[INPUT DATA Boundary: Start]
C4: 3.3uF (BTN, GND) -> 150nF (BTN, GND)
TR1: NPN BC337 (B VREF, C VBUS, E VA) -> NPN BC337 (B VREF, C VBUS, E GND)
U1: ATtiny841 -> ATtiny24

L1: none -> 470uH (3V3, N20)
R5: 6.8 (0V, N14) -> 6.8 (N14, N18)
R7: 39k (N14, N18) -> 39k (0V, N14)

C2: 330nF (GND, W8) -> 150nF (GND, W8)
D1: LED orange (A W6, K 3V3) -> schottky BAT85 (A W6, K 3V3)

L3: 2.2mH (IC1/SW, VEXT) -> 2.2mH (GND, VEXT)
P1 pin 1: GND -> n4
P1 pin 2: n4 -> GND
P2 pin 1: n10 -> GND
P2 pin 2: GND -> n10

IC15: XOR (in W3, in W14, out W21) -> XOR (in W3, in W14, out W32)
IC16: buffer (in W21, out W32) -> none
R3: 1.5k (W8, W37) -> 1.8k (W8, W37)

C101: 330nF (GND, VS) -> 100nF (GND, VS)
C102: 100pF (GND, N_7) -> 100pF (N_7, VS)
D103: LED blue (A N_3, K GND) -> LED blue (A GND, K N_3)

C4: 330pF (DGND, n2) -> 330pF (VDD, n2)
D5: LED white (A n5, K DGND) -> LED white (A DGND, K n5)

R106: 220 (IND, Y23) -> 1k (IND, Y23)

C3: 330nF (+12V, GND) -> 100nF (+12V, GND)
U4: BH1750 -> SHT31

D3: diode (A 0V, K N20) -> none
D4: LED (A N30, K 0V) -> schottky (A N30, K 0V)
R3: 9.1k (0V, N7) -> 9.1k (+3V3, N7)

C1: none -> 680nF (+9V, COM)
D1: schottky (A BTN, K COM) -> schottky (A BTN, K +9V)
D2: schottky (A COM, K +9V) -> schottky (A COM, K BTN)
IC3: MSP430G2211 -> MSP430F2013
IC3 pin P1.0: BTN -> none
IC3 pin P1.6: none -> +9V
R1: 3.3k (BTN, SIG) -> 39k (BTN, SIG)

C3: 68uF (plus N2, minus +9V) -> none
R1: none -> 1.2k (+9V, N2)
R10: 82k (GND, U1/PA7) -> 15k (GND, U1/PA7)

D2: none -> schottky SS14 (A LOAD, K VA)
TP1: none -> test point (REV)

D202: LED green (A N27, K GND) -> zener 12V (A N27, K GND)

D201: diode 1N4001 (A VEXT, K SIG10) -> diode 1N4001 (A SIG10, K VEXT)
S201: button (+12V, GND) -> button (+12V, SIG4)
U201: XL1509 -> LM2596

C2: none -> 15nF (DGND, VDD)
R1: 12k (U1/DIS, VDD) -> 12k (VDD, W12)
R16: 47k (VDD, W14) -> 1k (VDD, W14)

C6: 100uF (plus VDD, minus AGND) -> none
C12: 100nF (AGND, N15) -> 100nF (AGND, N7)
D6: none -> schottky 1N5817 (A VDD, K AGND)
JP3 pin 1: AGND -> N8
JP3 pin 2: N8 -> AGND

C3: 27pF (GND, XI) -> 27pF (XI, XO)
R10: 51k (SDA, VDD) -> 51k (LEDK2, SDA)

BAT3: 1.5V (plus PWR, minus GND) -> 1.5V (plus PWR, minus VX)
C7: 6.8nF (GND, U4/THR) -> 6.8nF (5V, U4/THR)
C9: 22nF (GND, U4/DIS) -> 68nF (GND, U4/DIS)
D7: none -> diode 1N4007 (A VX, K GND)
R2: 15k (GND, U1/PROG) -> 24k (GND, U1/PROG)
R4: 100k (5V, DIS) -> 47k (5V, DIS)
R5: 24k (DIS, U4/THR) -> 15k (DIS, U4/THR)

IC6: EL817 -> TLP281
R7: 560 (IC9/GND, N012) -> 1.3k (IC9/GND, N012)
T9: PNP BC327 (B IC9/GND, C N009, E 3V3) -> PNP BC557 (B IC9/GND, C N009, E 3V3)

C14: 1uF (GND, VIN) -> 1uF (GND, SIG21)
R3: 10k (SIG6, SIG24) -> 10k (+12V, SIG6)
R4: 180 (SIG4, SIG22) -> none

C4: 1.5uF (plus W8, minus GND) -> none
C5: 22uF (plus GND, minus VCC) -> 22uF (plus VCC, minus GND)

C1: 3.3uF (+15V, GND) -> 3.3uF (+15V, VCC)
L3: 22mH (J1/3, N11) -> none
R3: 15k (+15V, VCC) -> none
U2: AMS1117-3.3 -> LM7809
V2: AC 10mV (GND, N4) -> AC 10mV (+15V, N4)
[INPUT DATA Boundary: End]
ACTIVITY:
Begin at the first line of the records above and restate each line word for word, stopping after the line with "R7: 39k (N14, N18) -> 39k (0V, N14)".

RESPONSE:
C4: 3.3uF (BTN, GND) -> 150nF (BTN, GND)
TR1: NPN BC337 (B VREF, C VBUS, E VA) -> NPN BC337 (B VREF, C VBUS, E GND)
U1: ATtiny841 -> ATtiny24

L1: none -> 470uH (3V3, N20)
R5: 6.8 (0V, N14) -> 6.8 (N14, N18)
R7: 39k (N14, N18) -> 39k (0V, N14)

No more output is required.